__ABOUT THIS TASK__.
Print the lines that run from the line with "DHT3 pin DATA: none -> D5" to the line with "LCD1 pin SDA: D2 -> TX", keeping both end lines, exactly as they appear in the entries below, and nothing else.

Items listed in a dataset:
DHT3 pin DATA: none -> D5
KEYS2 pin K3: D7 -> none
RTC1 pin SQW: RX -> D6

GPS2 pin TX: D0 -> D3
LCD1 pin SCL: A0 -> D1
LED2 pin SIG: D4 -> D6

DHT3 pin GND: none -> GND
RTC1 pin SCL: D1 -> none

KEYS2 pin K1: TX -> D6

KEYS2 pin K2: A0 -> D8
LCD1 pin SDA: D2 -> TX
---
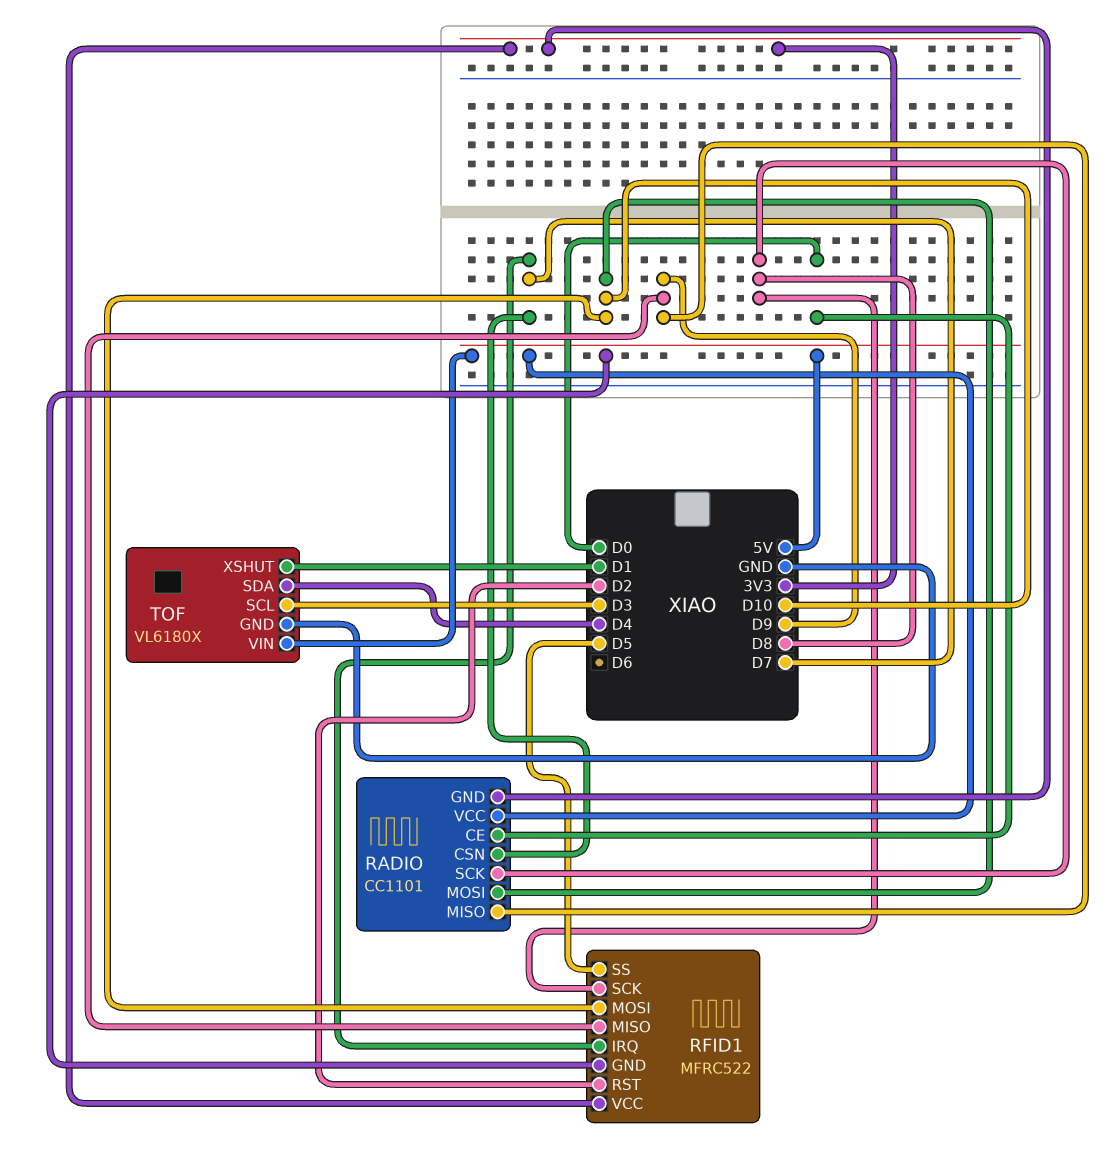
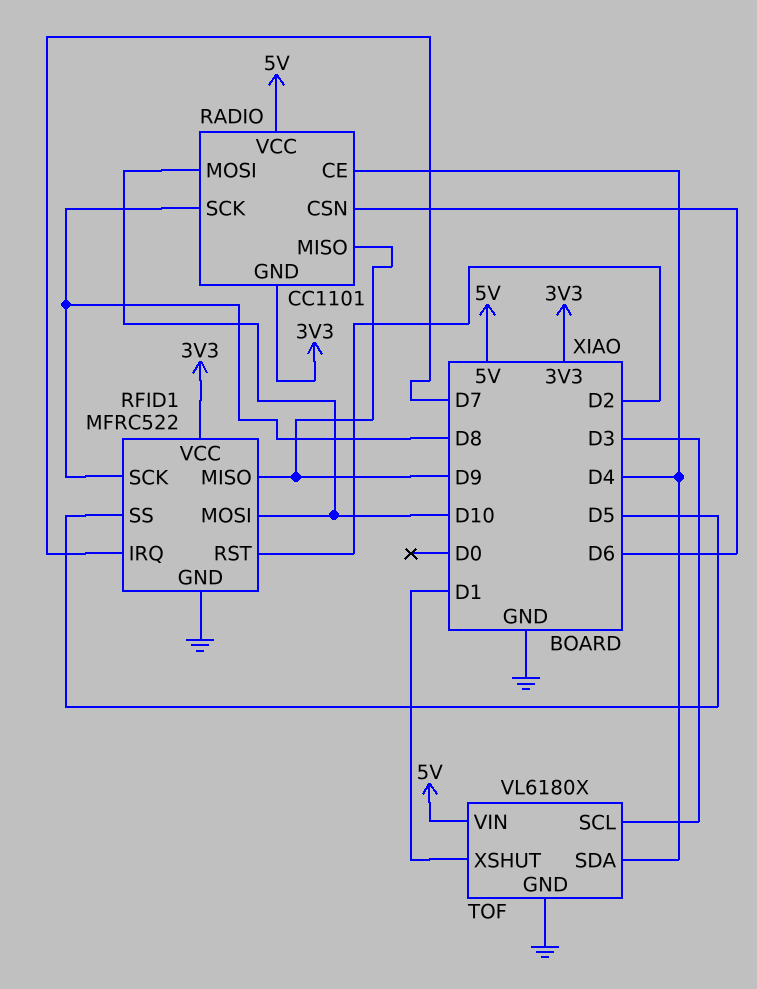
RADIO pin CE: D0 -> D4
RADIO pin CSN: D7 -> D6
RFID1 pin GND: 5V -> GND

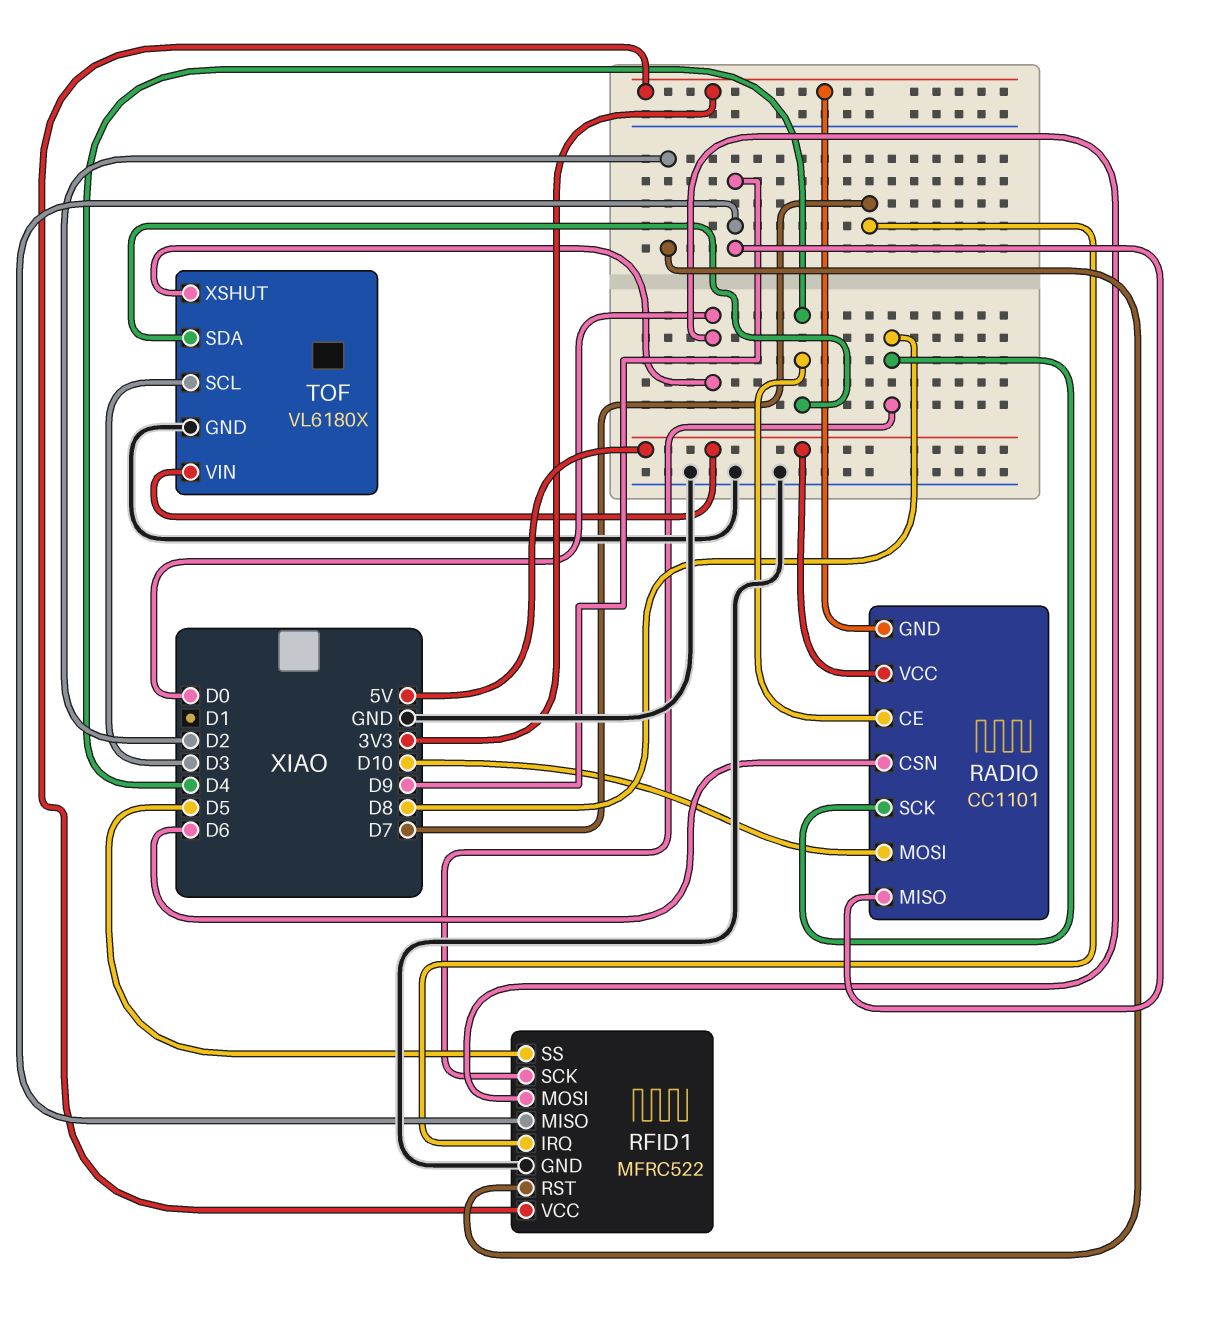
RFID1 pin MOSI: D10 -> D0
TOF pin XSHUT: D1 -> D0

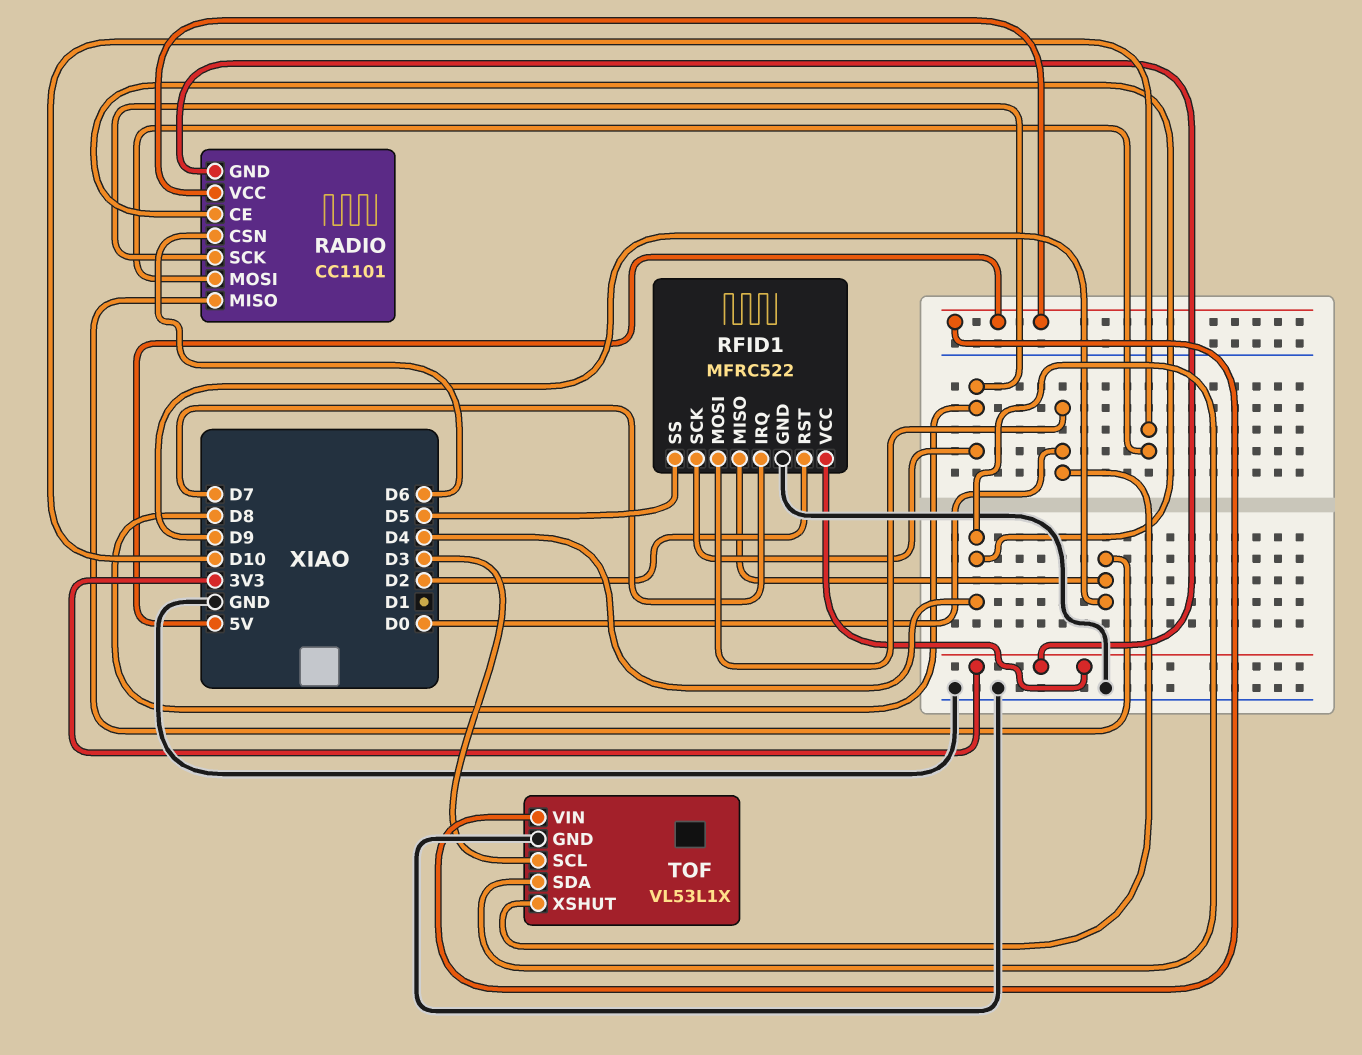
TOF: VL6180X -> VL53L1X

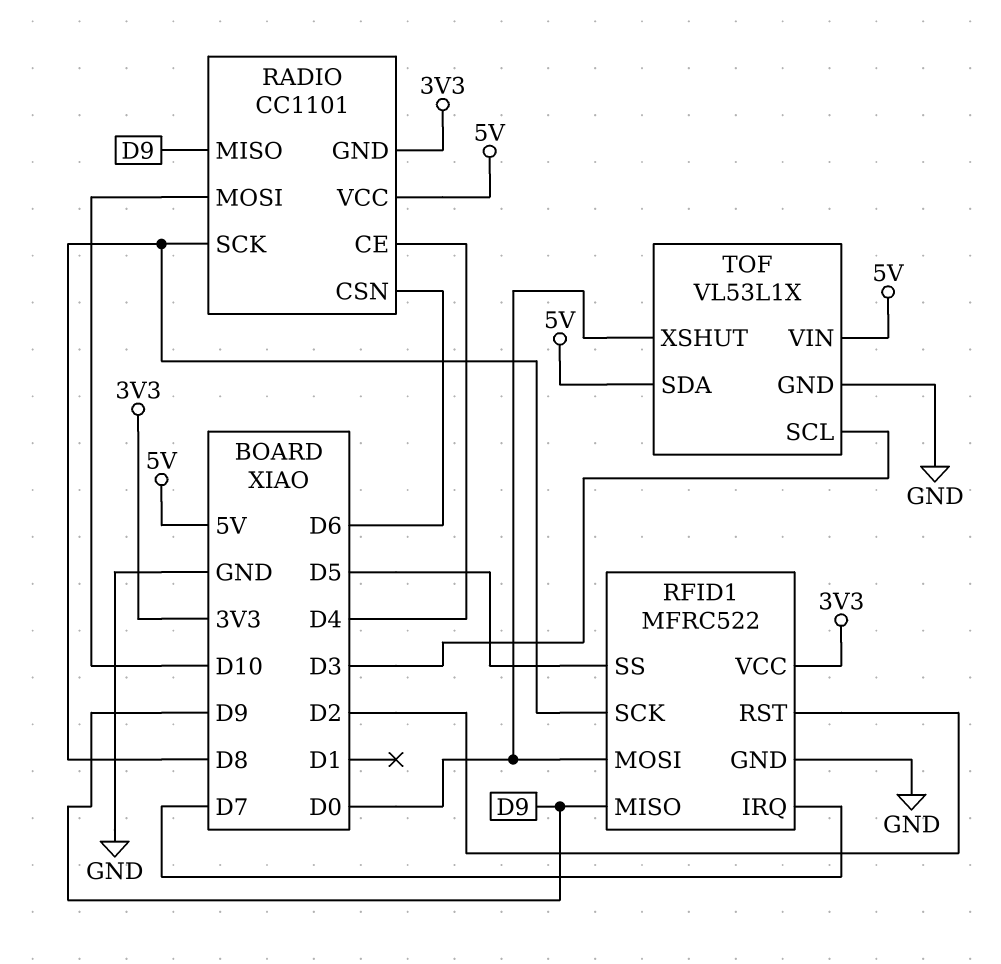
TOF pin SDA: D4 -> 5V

__SOLUTION TO THE PROBLEM__.
DHT3 pin DATA: none -> D5
KEYS2 pin K3: D7 -> none
RTC1 pin SQW: RX -> D6

GPS2 pin TX: D0 -> D3
LCD1 pin SCL: A0 -> D1
LED2 pin SIG: D4 -> D6

DHT3 pin GND: none -> GND
RTC1 pin SCL: D1 -> none

KEYS2 pin K1: TX -> D6

KEYS2 pin K2: A0 -> D8
LCD1 pin SDA: D2 -> TX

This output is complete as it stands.